● **REQUIRED WORK**: Every line of the following records that includes "VRAW" should be copied.
===== THE DATA
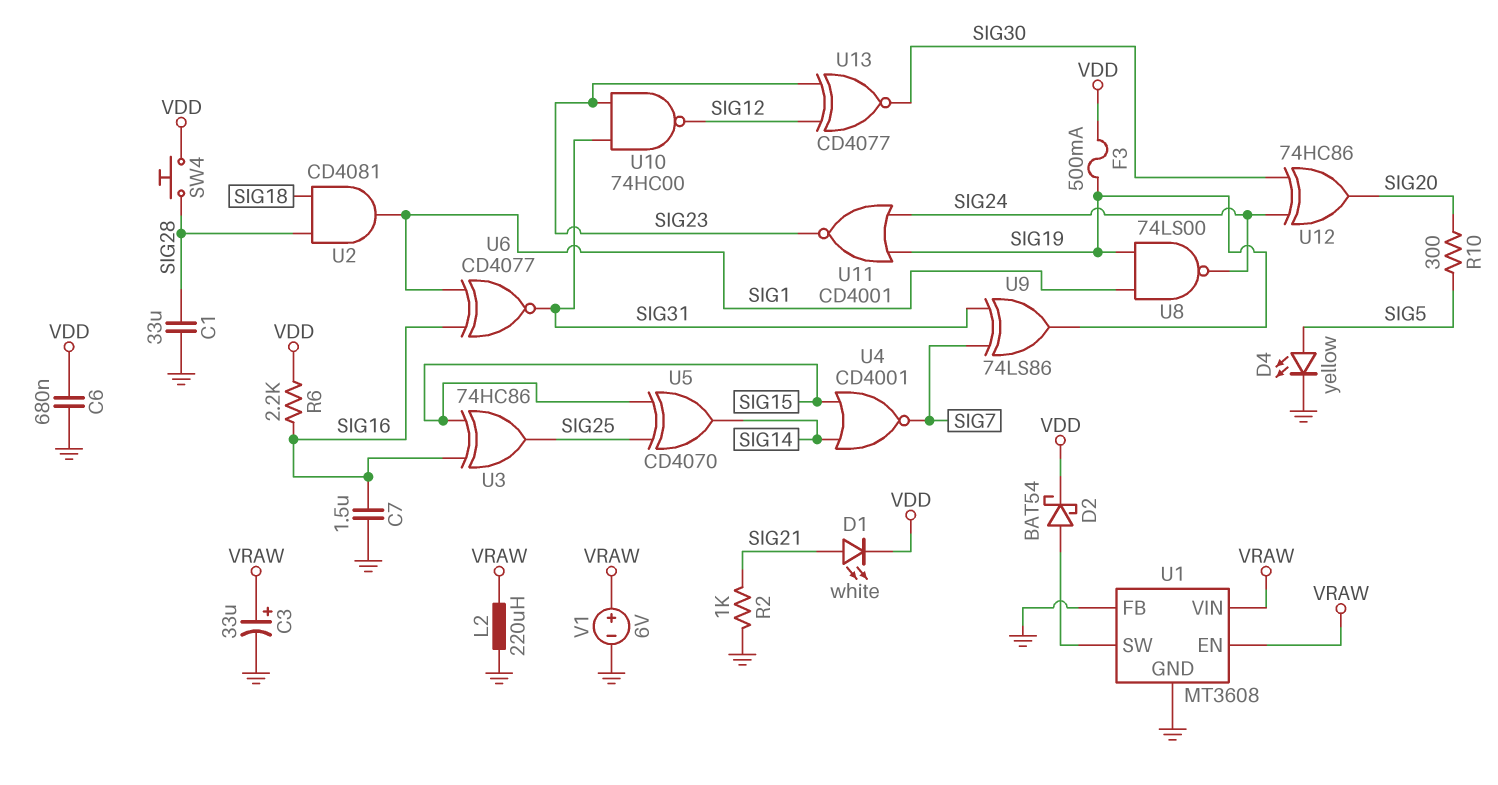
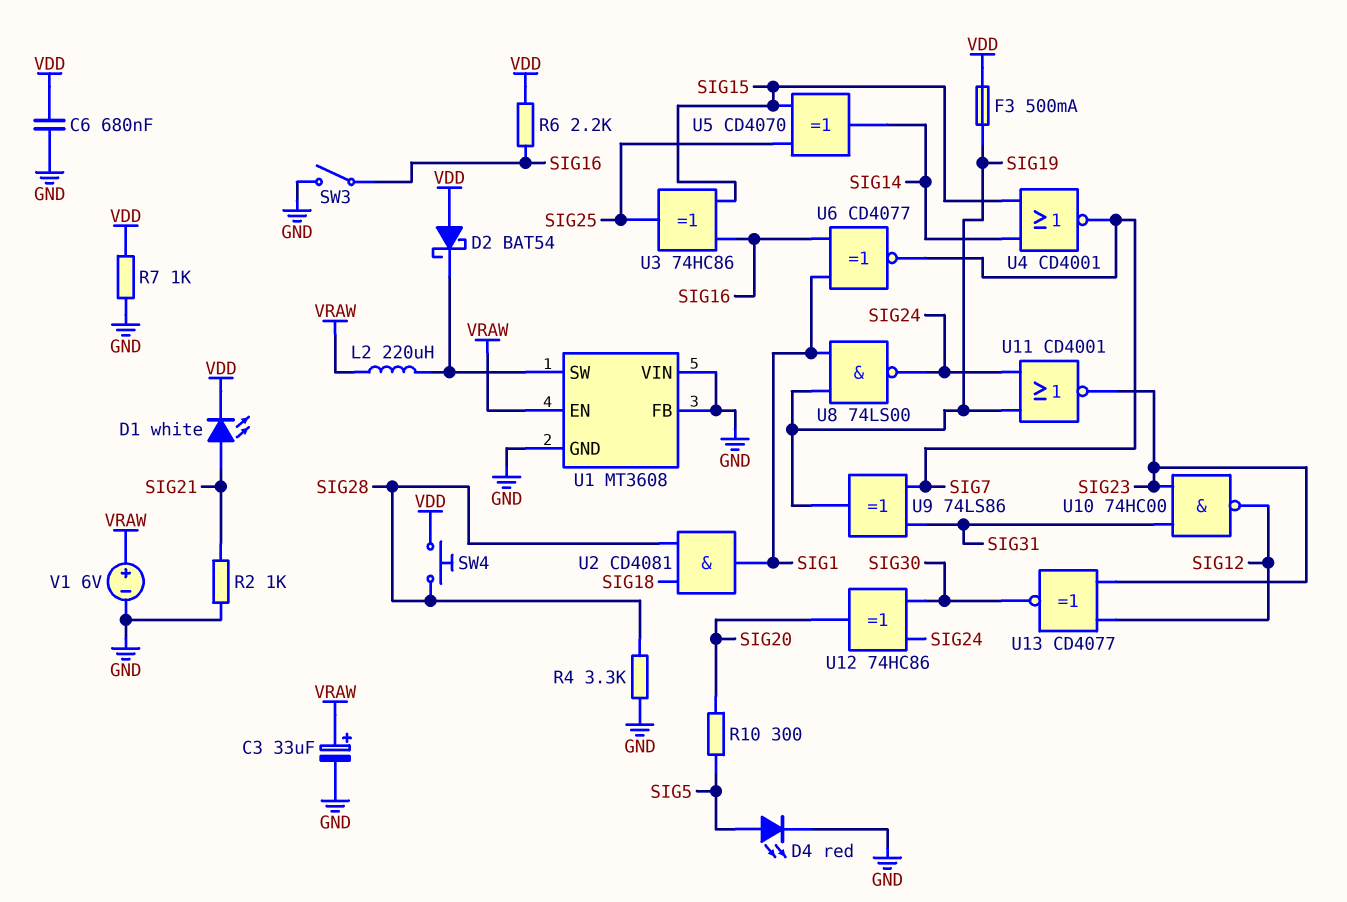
C1: 33uF (GND, SIG28) -> none
C7: 1.5uF (GND, SIG16) -> none
D2: schottky BAT54 (A U1/SW, K VDD) -> schottky BAT54 (A VDD, K U1/SW)
D4: LED yellow (A SIG5, K GND) -> LED red (A SIG5, K GND)
L2: 220uH (GND, VRAW) -> 220uH (U1/SW, VRAW)
R4: none -> 3.3k (GND, SIG28)
R7: none -> 1k (GND, VDD)
SW3: none -> switch (GND, SIG16)
U1 pin VIN: VRAW -> GND
U6: XNOR CD4077 (in SIG1, in SIG16, out SIG31) -> XNOR CD4077 (in SIG1, in SIG16, out SIG7)

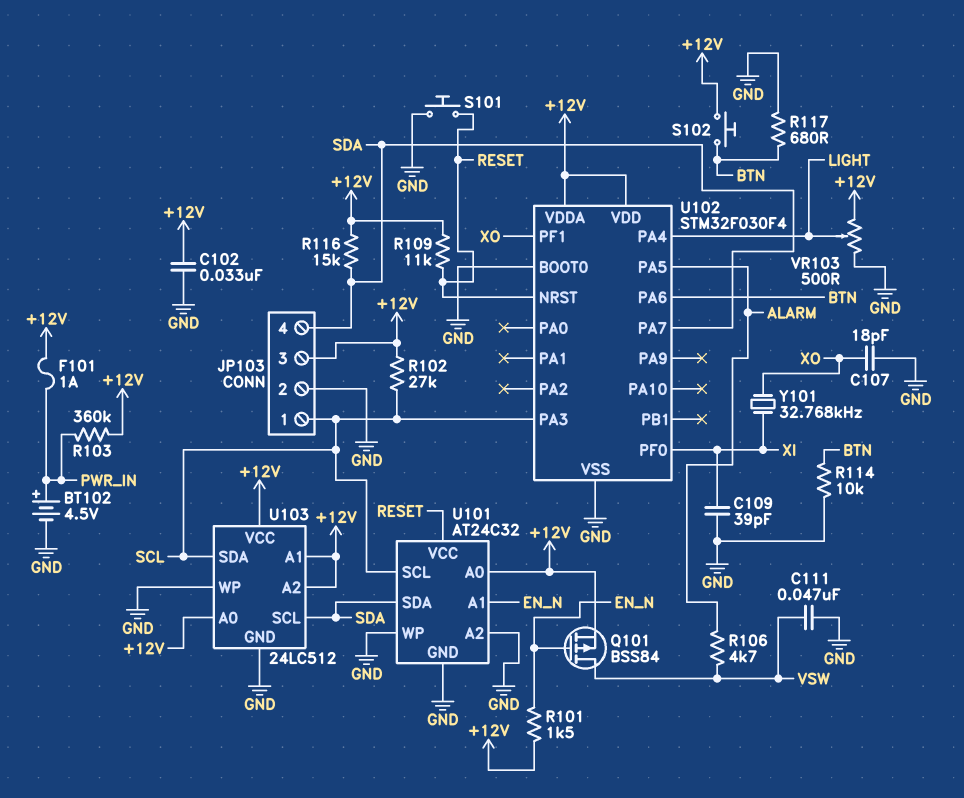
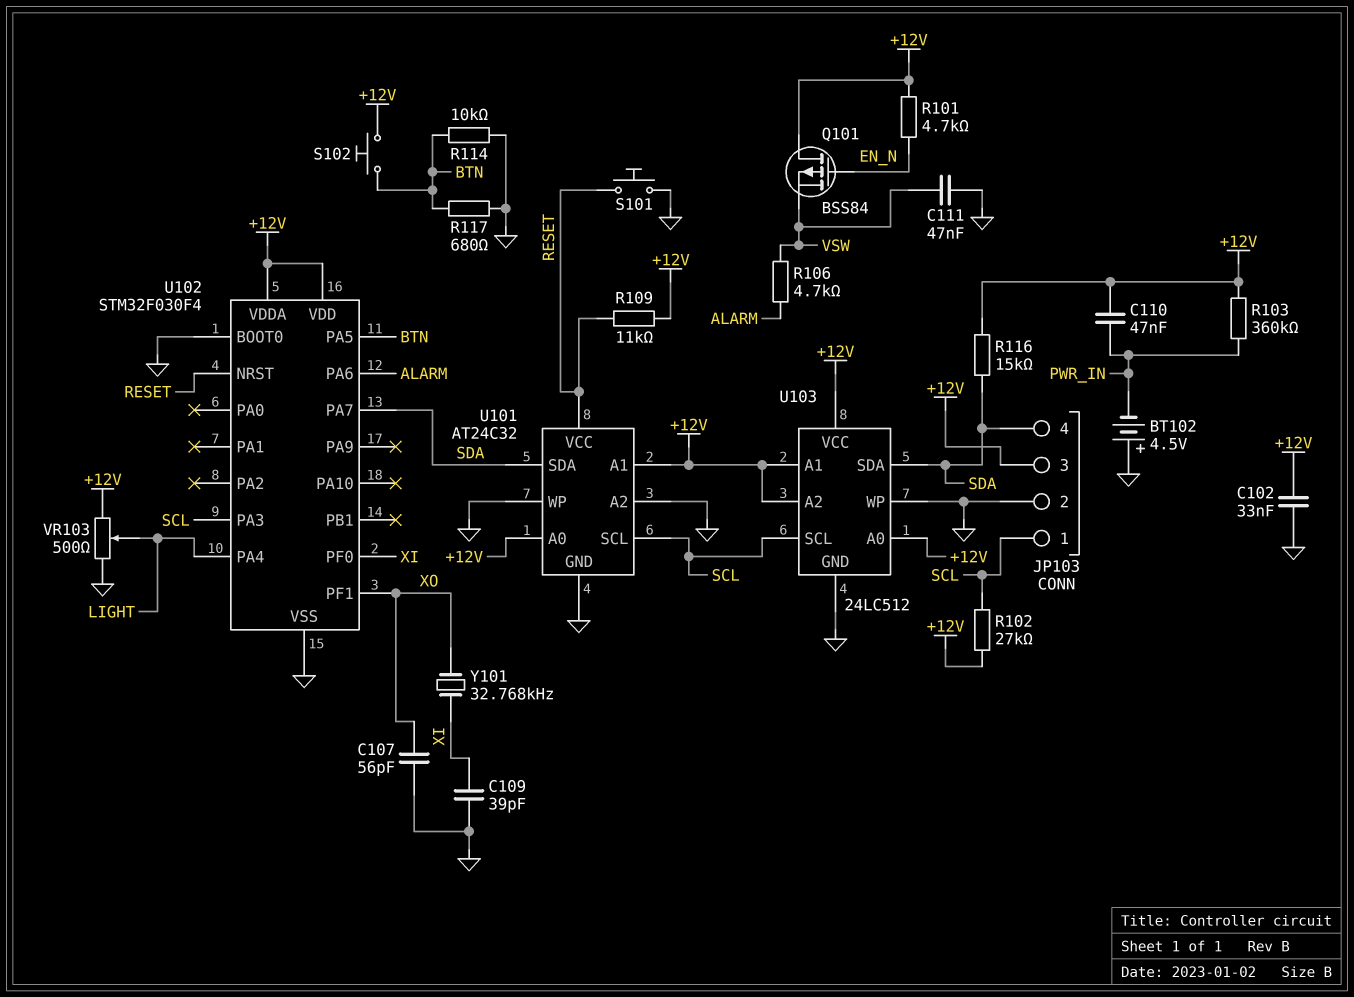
BT102: 4.5V (plus PWR_IN, minus GND) -> 4.5V (plus GND, minus PWR_IN)
C107: 18pF (GND, XO) -> 56pF (GND, XO)
C110: none -> 47nF (+12V, PWR_IN)
F101: 1A (+12V, PWR_IN) -> none
Q101: PMOS BSS84 (G EN_N, D VSW, S +12V) -> PMOS BSS84 (G EN_N, D +12V, S VSW)
R101: 1.5k (+12V, EN_N) -> 4.7k (+12V, EN_N)
U101 pin A1: EN_N -> +12V
U102 pin PA5: ALARM -> BTN
U102 pin PA6: BTN -> ALARM
U103 pin SCL: SDA -> SCL
U103 pin SDA: SCL -> SDA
==========
● **ANSWER TO THE EXERCISE**:
L2: 220uH (GND, VRAW) -> 220uH (U1/SW, VRAW)
U1 pin VIN: VRAW -> GND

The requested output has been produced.